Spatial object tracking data

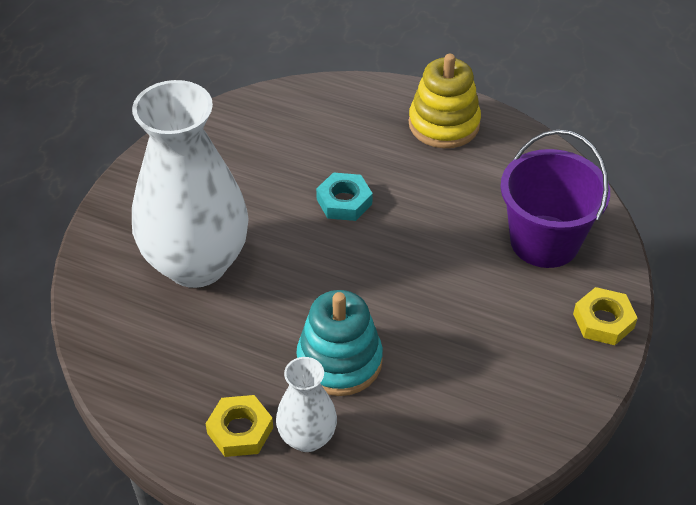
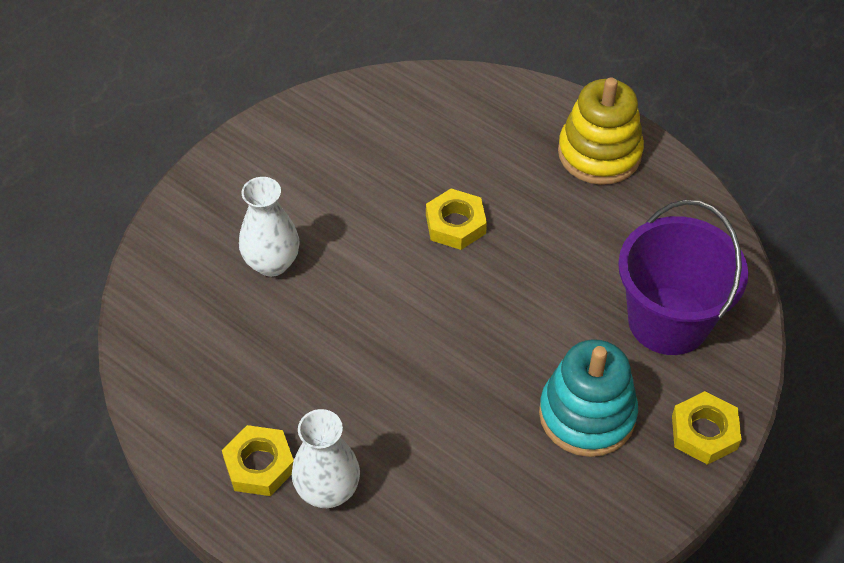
camera: 15 degrees right, 5 degrees up
white vase [132,80,249,288] -> white vase [239,177,300,277], size x0.48
turquoise stacking toy [296,290,383,396] -> turquoise stacking toy moved to [539,339,638,457]
turquoise nut [316,172,373,221] -> yellow nut [426,189,487,250]

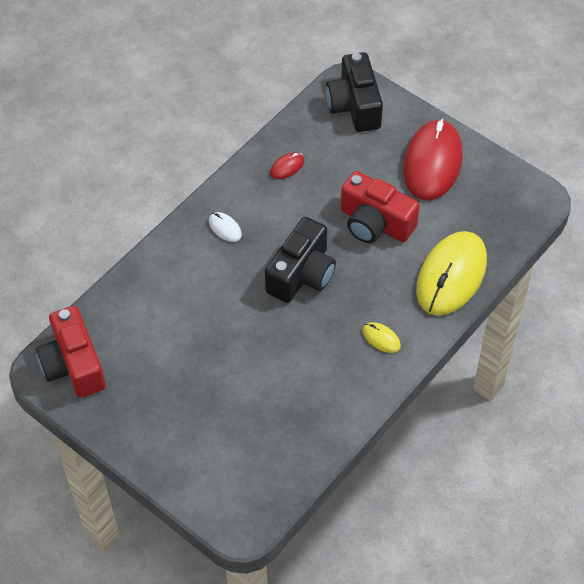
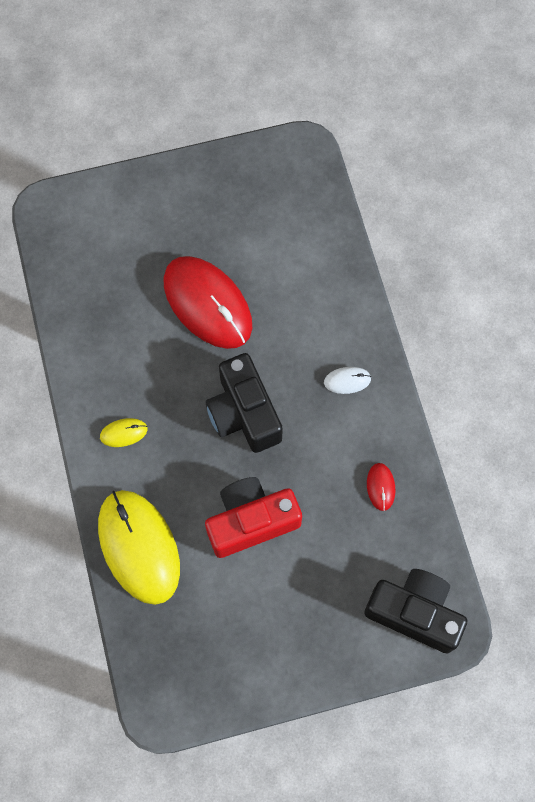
camera: 125 degrees right, 15 degrees up
red camera [36,306,106,398] -> none
red mouse [403,119,463,200] -> red mouse moved to [164,256,252,349]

▶ [Prompt]: Line by line, print the records exactly, leaving the pictures behind.

▶ [Exercise result]:
camera: 15 degrees right, 5 degrees up
white vase [132,80,249,288] -> white vase [239,177,300,277], size x0.48
turquoise stacking toy [296,290,383,396] -> turquoise stacking toy moved to [539,339,638,457]
turquoise nut [316,172,373,221] -> yellow nut [426,189,487,250]

camera: 125 degrees right, 15 degrees up
red camera [36,306,106,398] -> none
red mouse [403,119,463,200] -> red mouse moved to [164,256,252,349]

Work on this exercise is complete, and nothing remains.